_EXERCISE GOAL_
From the data below, repeat exactly the lines from the line with "to 289, 320" to the line with "to 399, 646", both included.

Segment Start: RECORD SET

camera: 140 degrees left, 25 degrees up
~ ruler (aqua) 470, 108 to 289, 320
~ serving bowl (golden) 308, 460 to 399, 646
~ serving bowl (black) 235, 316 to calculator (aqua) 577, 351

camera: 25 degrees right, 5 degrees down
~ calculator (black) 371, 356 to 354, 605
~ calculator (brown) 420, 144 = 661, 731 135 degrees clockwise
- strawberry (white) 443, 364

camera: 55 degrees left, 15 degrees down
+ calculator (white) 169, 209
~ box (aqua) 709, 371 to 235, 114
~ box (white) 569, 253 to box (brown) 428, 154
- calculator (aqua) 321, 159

Segment End: RECORD SET
Segment Start: RECORD SET

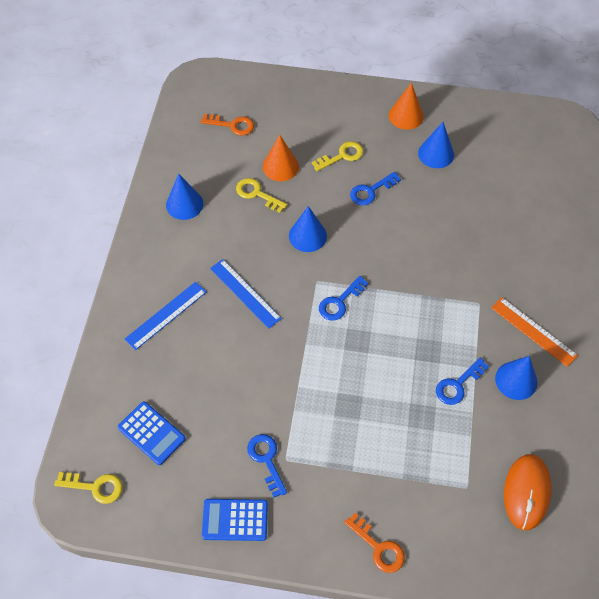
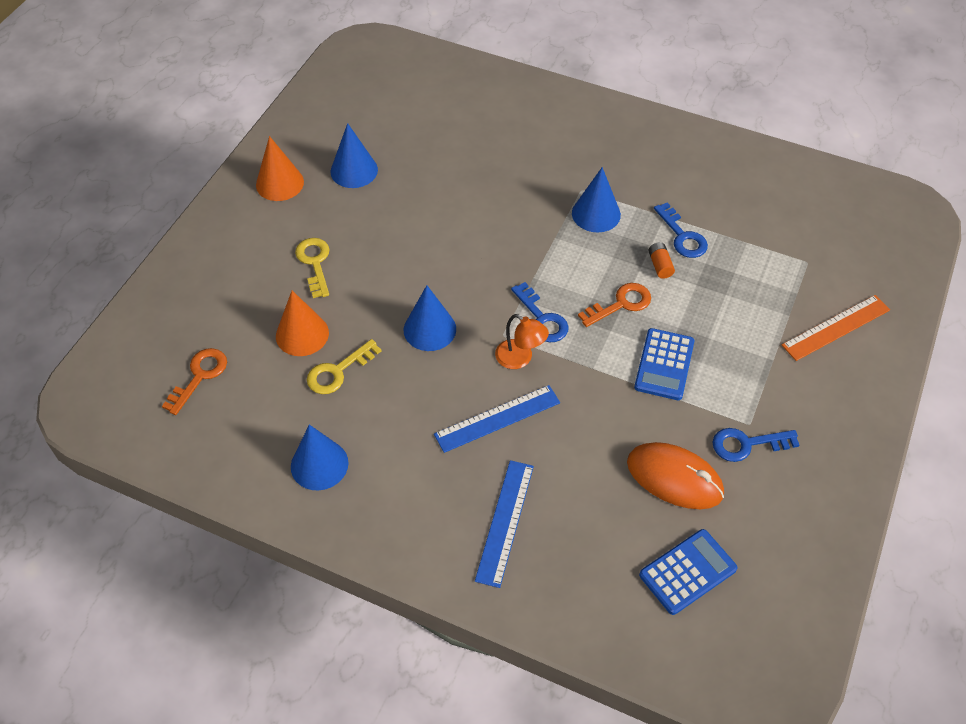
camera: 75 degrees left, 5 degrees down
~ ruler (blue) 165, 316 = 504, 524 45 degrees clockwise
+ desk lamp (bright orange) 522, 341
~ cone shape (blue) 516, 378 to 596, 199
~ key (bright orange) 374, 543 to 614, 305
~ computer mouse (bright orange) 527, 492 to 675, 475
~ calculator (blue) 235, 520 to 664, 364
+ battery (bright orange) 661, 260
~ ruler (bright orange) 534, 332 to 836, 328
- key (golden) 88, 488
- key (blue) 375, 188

Segment End: RECORD SET
Segment Start: RECORD SET

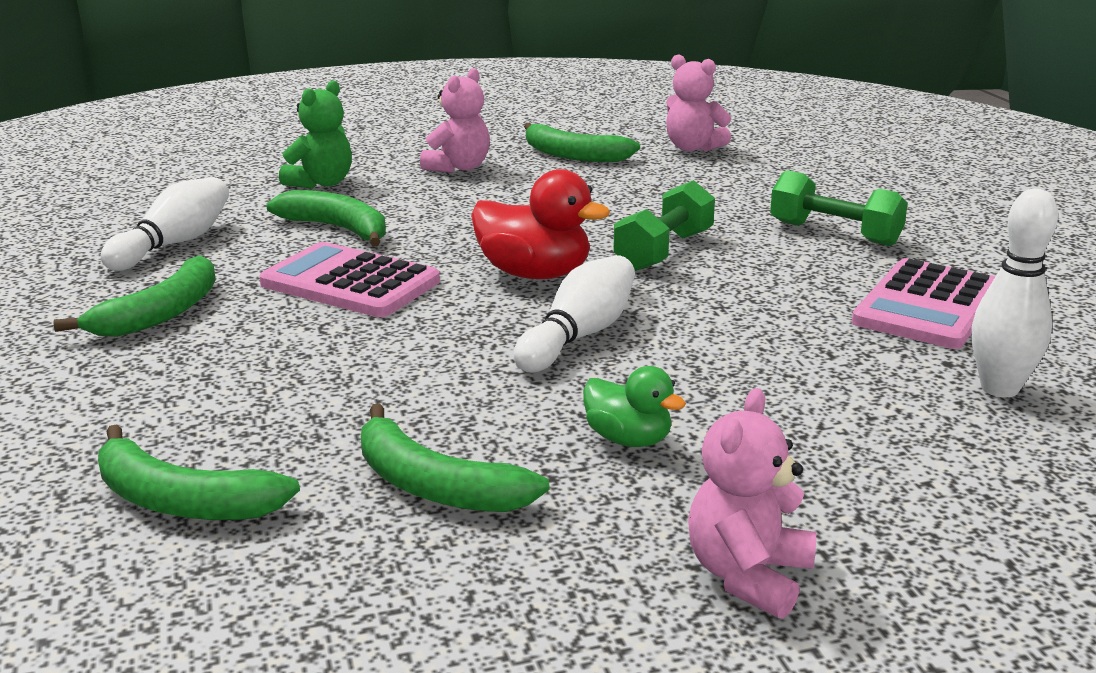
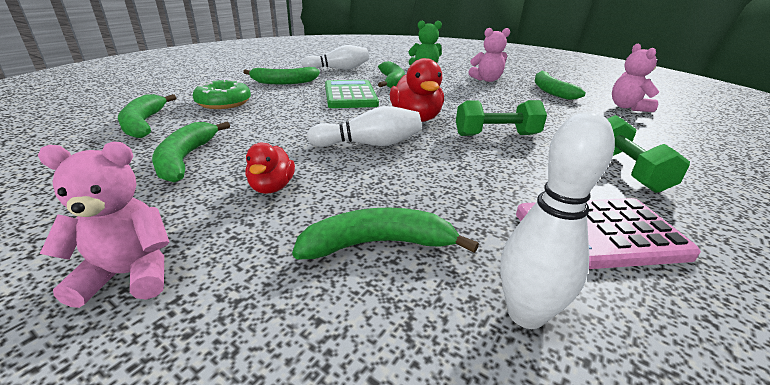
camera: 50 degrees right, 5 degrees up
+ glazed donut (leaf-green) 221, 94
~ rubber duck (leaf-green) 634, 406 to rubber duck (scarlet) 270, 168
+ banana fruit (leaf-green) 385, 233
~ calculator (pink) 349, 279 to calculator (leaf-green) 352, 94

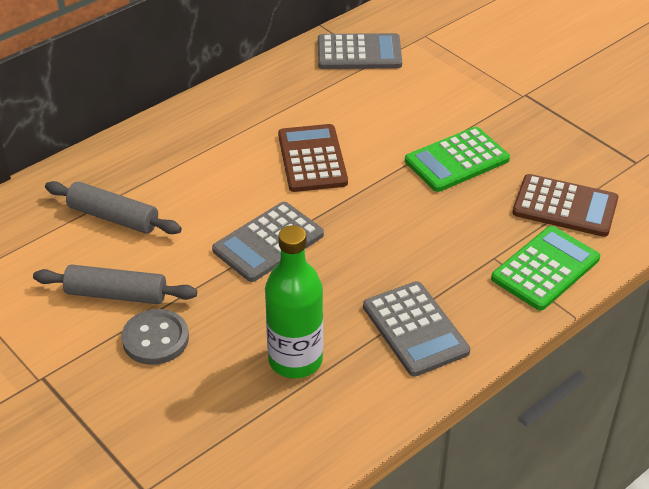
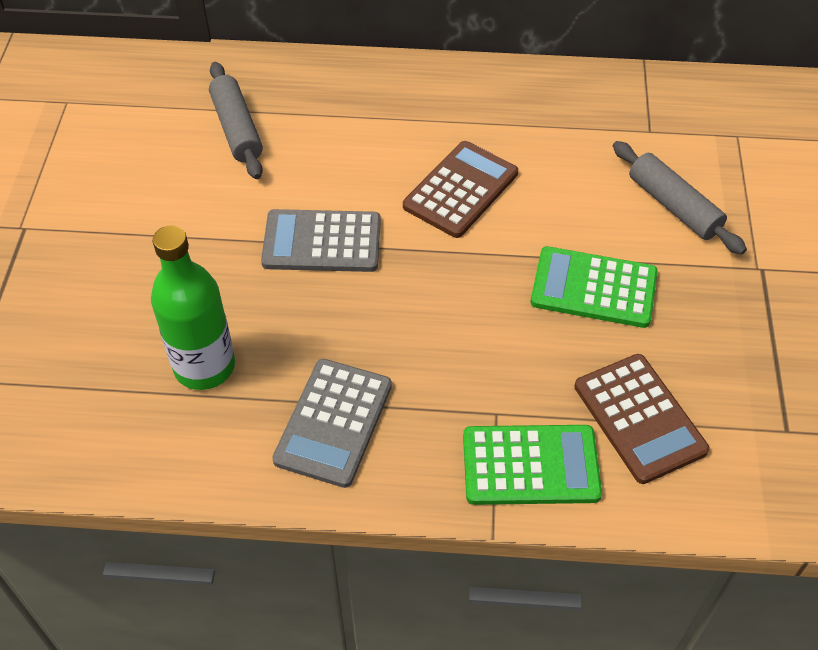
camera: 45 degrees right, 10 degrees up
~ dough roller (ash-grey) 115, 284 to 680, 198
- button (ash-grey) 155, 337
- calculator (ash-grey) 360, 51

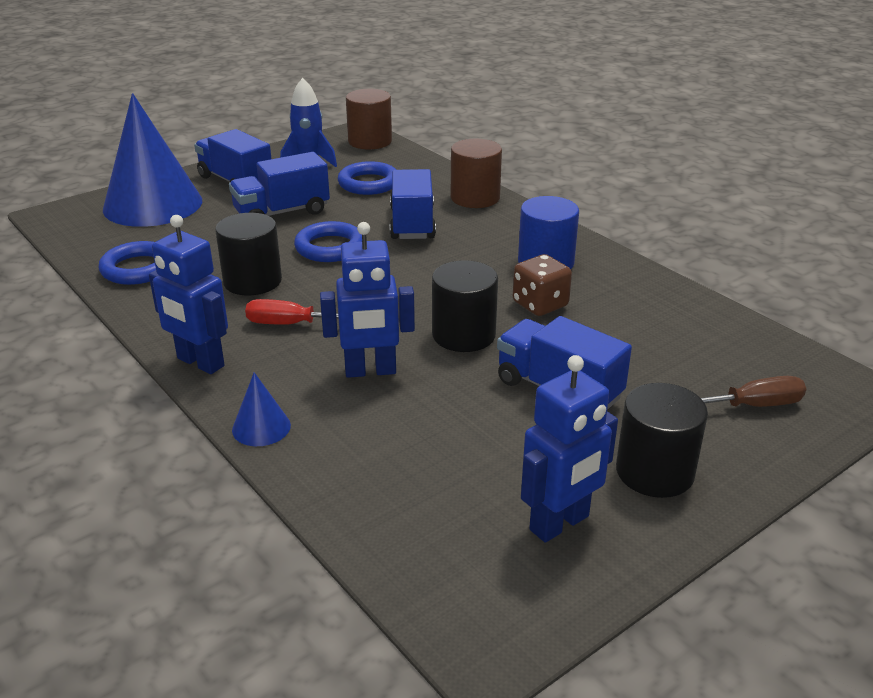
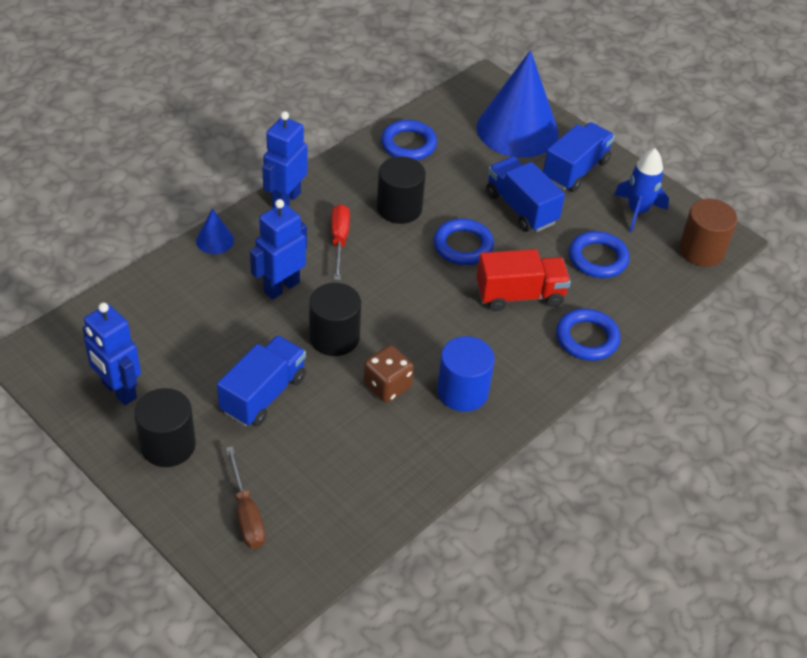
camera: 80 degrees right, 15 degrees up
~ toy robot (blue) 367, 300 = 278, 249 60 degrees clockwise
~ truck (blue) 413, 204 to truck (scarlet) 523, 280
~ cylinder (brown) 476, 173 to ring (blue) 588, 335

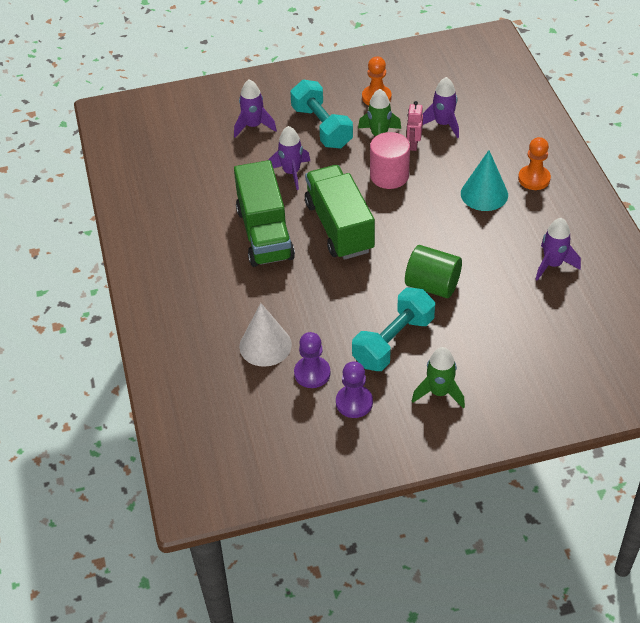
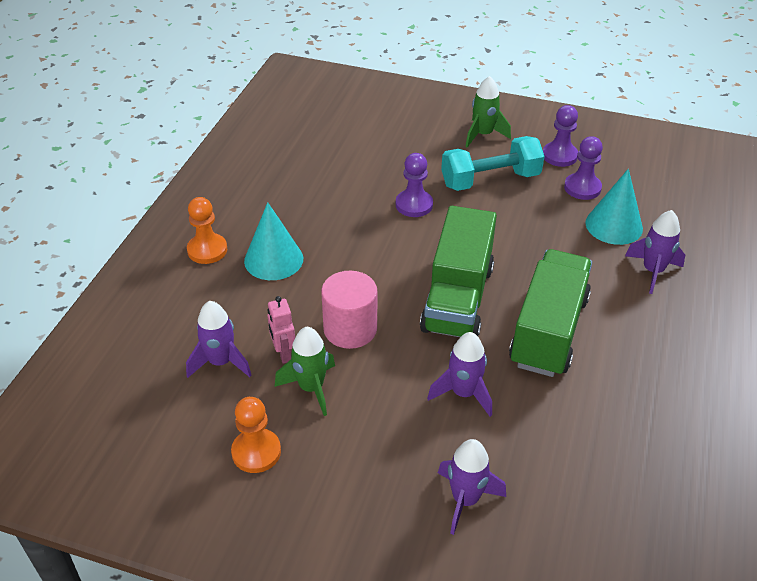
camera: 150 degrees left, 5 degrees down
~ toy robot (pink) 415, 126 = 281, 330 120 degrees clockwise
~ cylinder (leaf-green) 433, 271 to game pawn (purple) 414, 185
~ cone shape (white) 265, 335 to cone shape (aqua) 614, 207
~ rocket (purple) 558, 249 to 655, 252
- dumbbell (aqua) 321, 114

Segment End: RECORD SET

_OUTPUT OF THE EXERCISE_
~ ruler (aqua) 470, 108 to 289, 320
~ serving bowl (golden) 308, 460 to 399, 646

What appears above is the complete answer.